:: DATA FOR THIS EXERCISE ::
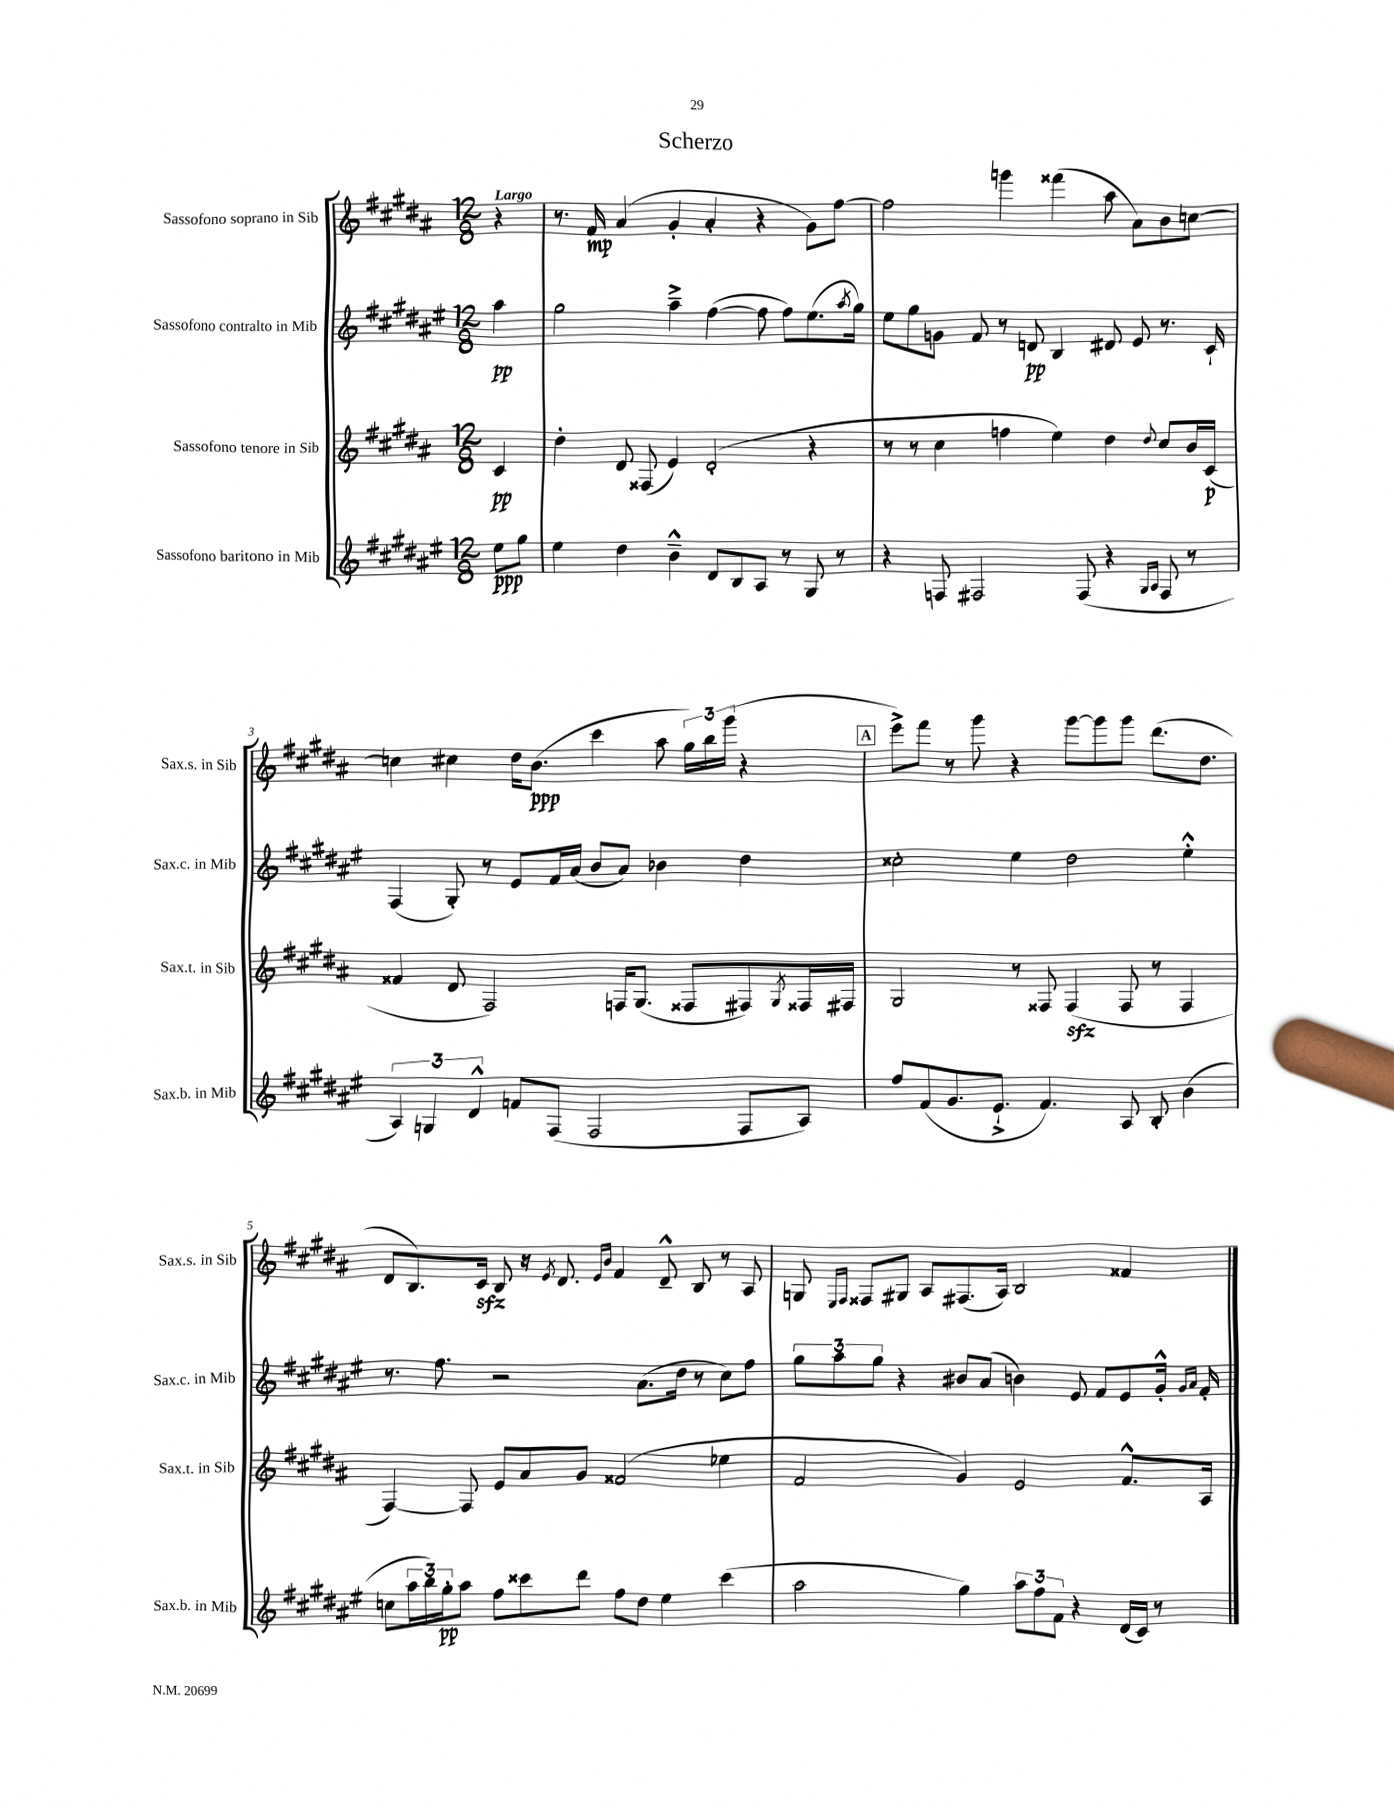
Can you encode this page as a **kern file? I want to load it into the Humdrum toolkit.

**kern	**kern	**kern	**kern
*staff4	*staff3	*staff2	*staff1
*clefG2	*clefG2	*clefG2	*clefG2
*k[f#c#g#d#a#e#]	*k[f#c#g#d#a#]	*k[f#c#g#d#a#e#]	*k[f#c#g#d#a#]
*M12/8	*M12/8	*M12/8	*M12/8
8ee#	4c#	4aa#	4r
8gg#	.	.	.
=	=	=	=
4ee#	4dd#'	2gg#	8.r
.	.	.	16f#
4dd#	8d#	.	(4a#
.	(8F##	.	.
4b~^^	4e)	4aa#~^	4g#'
8d#	(2d#'	([4ff#	4a#'
8B	.	.	.
8A#	.	8ff#]	4r
8r	.	8ff#)	.
8G#	4r	(8.ee#	8g#)
8r	.	.	[8ff#
.	.	8qaa#	.
.	.	16gg#)	.
=	=	=	=
4r	8r	8ee#	2ff#]
.	8r	8gg#	.
8F	4cc#	8g	.
2F#	.	8f#	.
.	4ff	8r	4ggg
.	.	8d	.
.	4ee)	4B	(4fff##
(8F#	.	.	.
4r	4dd#	8d#	8aa#
.	.	8e#	8a#)
16qqG#	.	.	.
16qqA#	8qqdd#	.	.
8F#	8cc#	8.r	8b
8r	16b	.	[8cc
.	(16c#	16c#`	.
=	=	=	=
6A#)	4f##	(4F#	4cc]
6G	.	.	.
.	8d#	8G#')	4cc#
6d#^^	.	.	.
.	2F#)	8r	.
8f	.	8e#	16dd#
.	.	.	(8.b
(8F#	.	16f#	.
.	.	(16a#	.
2F#	.	8b	4ccc#
.	16F	8a#)	.
.	(8.G#	.	.
.	.	4b-	8aa#
.	8F##	.	24gg#)
.	.	.	24bb
.	.	.	(24ggg#
8F#	8F#)	4dd#	4r
.	8qG#	.	.
8A#)	16F##	.	.
.	16F#	.	.
=	=	=	=
8ff#	2G#	2cc##'	8eee^)
(8f#	.	.	8fff#
8.g#	.	.	8r
.	.	.	8ggg#
8.e#`^	.	.	.
.	8r	4ee#	4r
4.f#)	8F##	.	.
.	(4F##	2dd#	[8ggg#
.	.	.	8ggg#]
8A#	8F##	.	8ggg#
8B'	8r	.	(8.ddd#
(4b	4F##	4ee#'^^	.
.	.	.	8.dd#
=	=	=	=
8cc	[4F#)	8.r	8d#
24aa#	.	.	8.B)
24bb)	.	.	.
.	.	8.ff#	.
24gg#'	.	.	.
8aa#	8F#]	.	.
.	.	.	16c#
8ff#	8e	2r	8B
8ccc##	8a#	.	16r
.	.	.	8qe
.	.	.	8.d#
8ddd#	8g#	.	.
.	.	.	16qqe
.	.	.	16qqb
8ff#	(2f##	.	4f#
8dd#	.	(8.a#	.
4ee#	.	.	8d#~^^
.	.	16dd#	.
.	.	8r	8B
(4ccc##	4ee-	8cc#)	8r
.	.	8ff#	8A#
=	=	=	=
2aa#	2f#	12gg#	8G
.	.	12aa#	.
.	.	.	16qqE
.	.	.	16qqF#
.	.	.	8F##
.	.	12gg#	.
.	.	4r	8G#
.	.	.	8A#
4gg#)	4g#)	8b#	(8.F#
.	.	(8a#	.
.	.	.	16A#)
12aa#	2e	4b)	2B
12ff#	.	.	.
12f#	.	.	.
4r	.	8e#	.
.	.	8f#	.
(16d#	8.f#^^	8e#	4f##
16c#)	.	.	.
8r	.	16g#'^^	.
.	.	16qqg#	.
.	.	16qqa#	.
.	16A#	16f#'	.
==	==	==	==
*-	*-	*-	*-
:::
TASK STATEMENT » Pull out every line above that contains the string "kern". Count a match only when the letter case is identical.

COMPLETED EXERCISE »
Can you encode this page as a **kern file? I want to load it into the Humdrum toolkit.
**kern	**kern	**kern	**kern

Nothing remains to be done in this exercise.